PROBLEM DESCRIPTION — Each record must be retyped word for word.

Colored object listings:

== == ==

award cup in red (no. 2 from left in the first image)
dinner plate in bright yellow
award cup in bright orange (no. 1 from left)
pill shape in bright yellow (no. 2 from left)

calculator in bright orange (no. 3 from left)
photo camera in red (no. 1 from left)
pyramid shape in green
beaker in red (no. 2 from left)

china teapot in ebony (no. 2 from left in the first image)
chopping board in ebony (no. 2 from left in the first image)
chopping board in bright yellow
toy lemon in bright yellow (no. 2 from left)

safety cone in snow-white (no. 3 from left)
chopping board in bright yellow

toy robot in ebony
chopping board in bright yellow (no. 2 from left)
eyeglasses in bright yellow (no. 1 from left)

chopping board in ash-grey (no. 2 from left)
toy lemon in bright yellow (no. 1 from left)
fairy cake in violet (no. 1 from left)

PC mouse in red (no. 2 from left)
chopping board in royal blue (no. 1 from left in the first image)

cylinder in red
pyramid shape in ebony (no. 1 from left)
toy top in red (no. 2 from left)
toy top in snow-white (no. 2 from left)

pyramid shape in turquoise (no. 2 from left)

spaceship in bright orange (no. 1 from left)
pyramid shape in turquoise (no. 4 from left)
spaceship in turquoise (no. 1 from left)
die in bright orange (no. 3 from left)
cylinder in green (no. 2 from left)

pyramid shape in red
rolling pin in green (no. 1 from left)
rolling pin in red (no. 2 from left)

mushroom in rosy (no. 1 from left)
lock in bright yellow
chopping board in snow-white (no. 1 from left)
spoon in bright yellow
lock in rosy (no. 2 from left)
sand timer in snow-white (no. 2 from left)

== == ==

EXERCISE RESULT —
award cup in red (no. 2 from left in the first image)
dinner plate in bright yellow
award cup in bright orange (no. 1 from left)
pill shape in bright yellow (no. 2 from left)

calculator in bright orange (no. 3 from left)
photo camera in red (no. 1 from left)
pyramid shape in green
beaker in red (no. 2 from left)

china teapot in ebony (no. 2 from left in the first image)
chopping board in ebony (no. 2 from left in the first image)
chopping board in bright yellow
toy lemon in bright yellow (no. 2 from left)

safety cone in snow-white (no. 3 from left)
chopping board in bright yellow

toy robot in ebony
chopping board in bright yellow (no. 2 from left)
eyeglasses in bright yellow (no. 1 from left)

chopping board in ash-grey (no. 2 from left)
toy lemon in bright yellow (no. 1 from left)
fairy cake in violet (no. 1 from left)

PC mouse in red (no. 2 from left)
chopping board in royal blue (no. 1 from left in the first image)

cylinder in red
pyramid shape in ebony (no. 1 from left)
toy top in red (no. 2 from left)
toy top in snow-white (no. 2 from left)

pyramid shape in turquoise (no. 2 from left)

spaceship in bright orange (no. 1 from left)
pyramid shape in turquoise (no. 4 from left)
spaceship in turquoise (no. 1 from left)
die in bright orange (no. 3 from left)
cylinder in green (no. 2 from left)

pyramid shape in red
rolling pin in green (no. 1 from left)
rolling pin in red (no. 2 from left)

mushroom in rosy (no. 1 from left)
lock in bright yellow
chopping board in snow-white (no. 1 from left)
spoon in bright yellow
lock in rosy (no. 2 from left)
sand timer in snow-white (no. 2 from left)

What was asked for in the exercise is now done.